__Work task__: Would you transcribe each entry exactly as it stands, omitting the pictures?

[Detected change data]
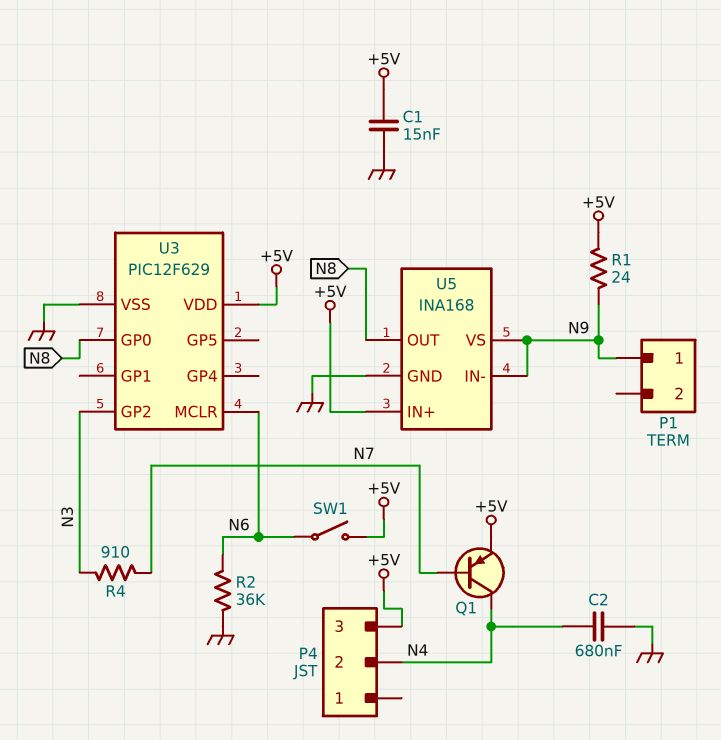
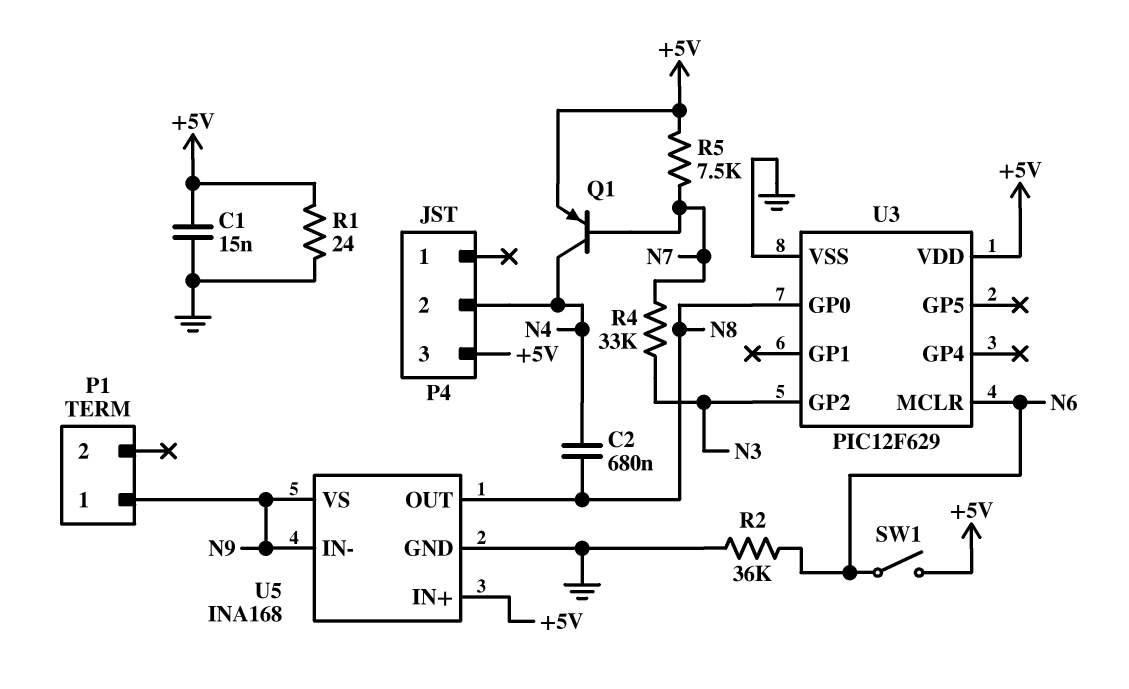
C2: 680nF (GND, N4) -> 680nF (N4, N8)
R1: 24 (+5V, N9) -> 24 (+5V, GND)
R4: 910 (N3, N7) -> 33k (N3, N7)
R5: none -> 7.5k (+5V, N7)

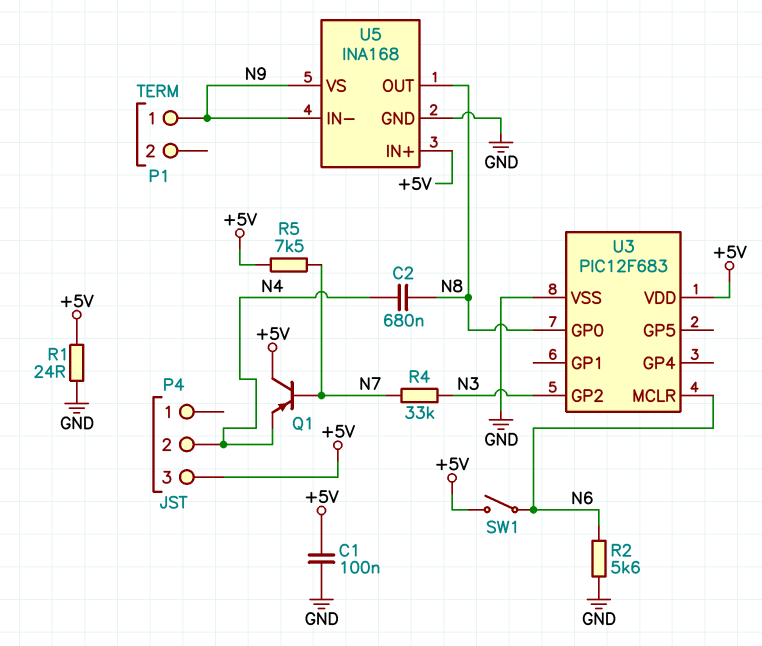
C1: 15nF (+5V, GND) -> 100nF (+5V, GND)
Q1: PNP (B N7, C N4, E +5V) -> PNP (B N7, C +5V, E N4)
R2: 36k (GND, N6) -> 5.6k (GND, N6)
U3: PIC12F629 -> PIC12F683

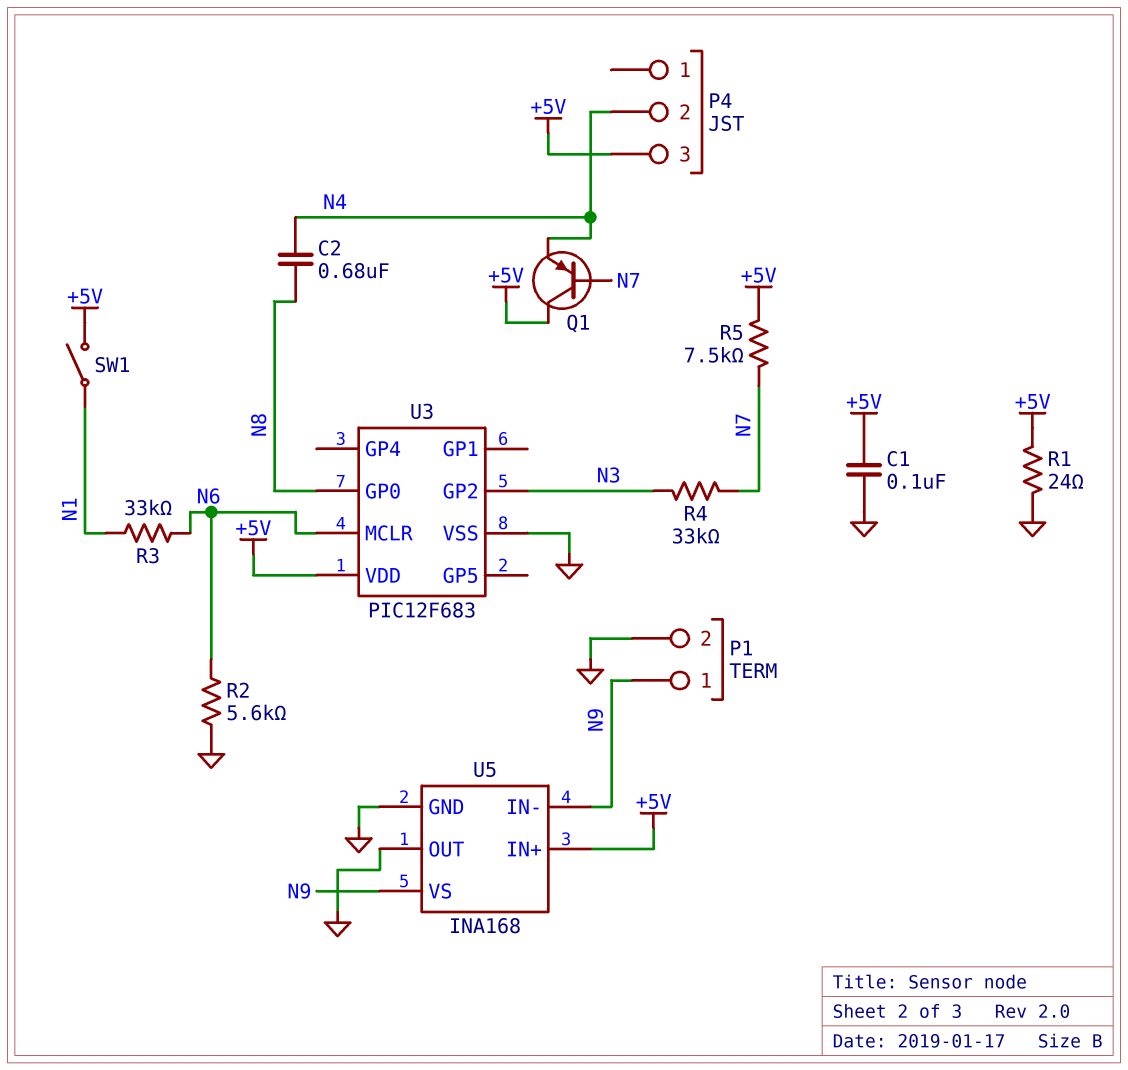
P1 pin 2: none -> GND
R3: none -> 33k (N1, N6)
SW1: switch (+5V, N6) -> switch (+5V, N1)
U5 pin OUT: N8 -> GND

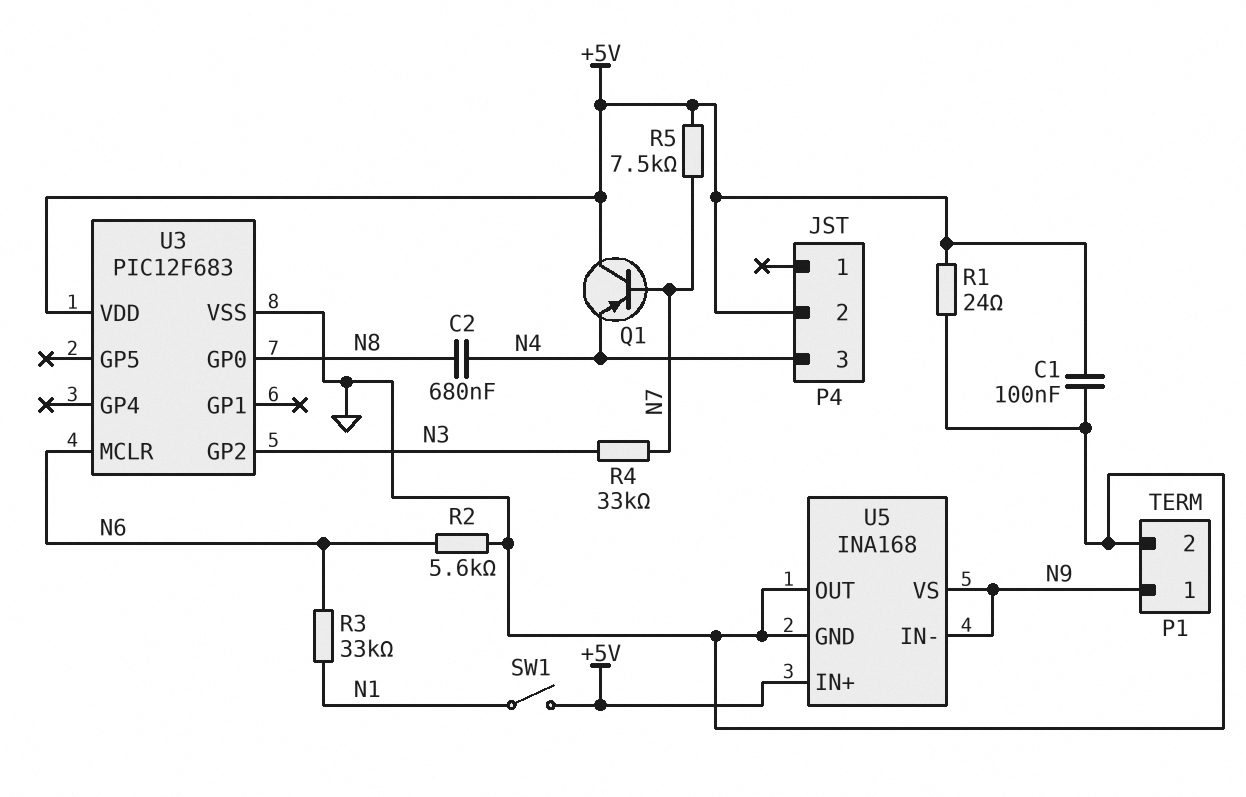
P4 pin 2: N4 -> +5V
P4 pin 3: +5V -> N4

__Answer box__:
C2: 680nF (GND, N4) -> 680nF (N4, N8)
R1: 24 (+5V, N9) -> 24 (+5V, GND)
R4: 910 (N3, N7) -> 33k (N3, N7)
R5: none -> 7.5k (+5V, N7)

C1: 15nF (+5V, GND) -> 100nF (+5V, GND)
Q1: PNP (B N7, C N4, E +5V) -> PNP (B N7, C +5V, E N4)
R2: 36k (GND, N6) -> 5.6k (GND, N6)
U3: PIC12F629 -> PIC12F683

P1 pin 2: none -> GND
R3: none -> 33k (N1, N6)
SW1: switch (+5V, N6) -> switch (+5V, N1)
U5 pin OUT: N8 -> GND

P4 pin 2: N4 -> +5V
P4 pin 3: +5V -> N4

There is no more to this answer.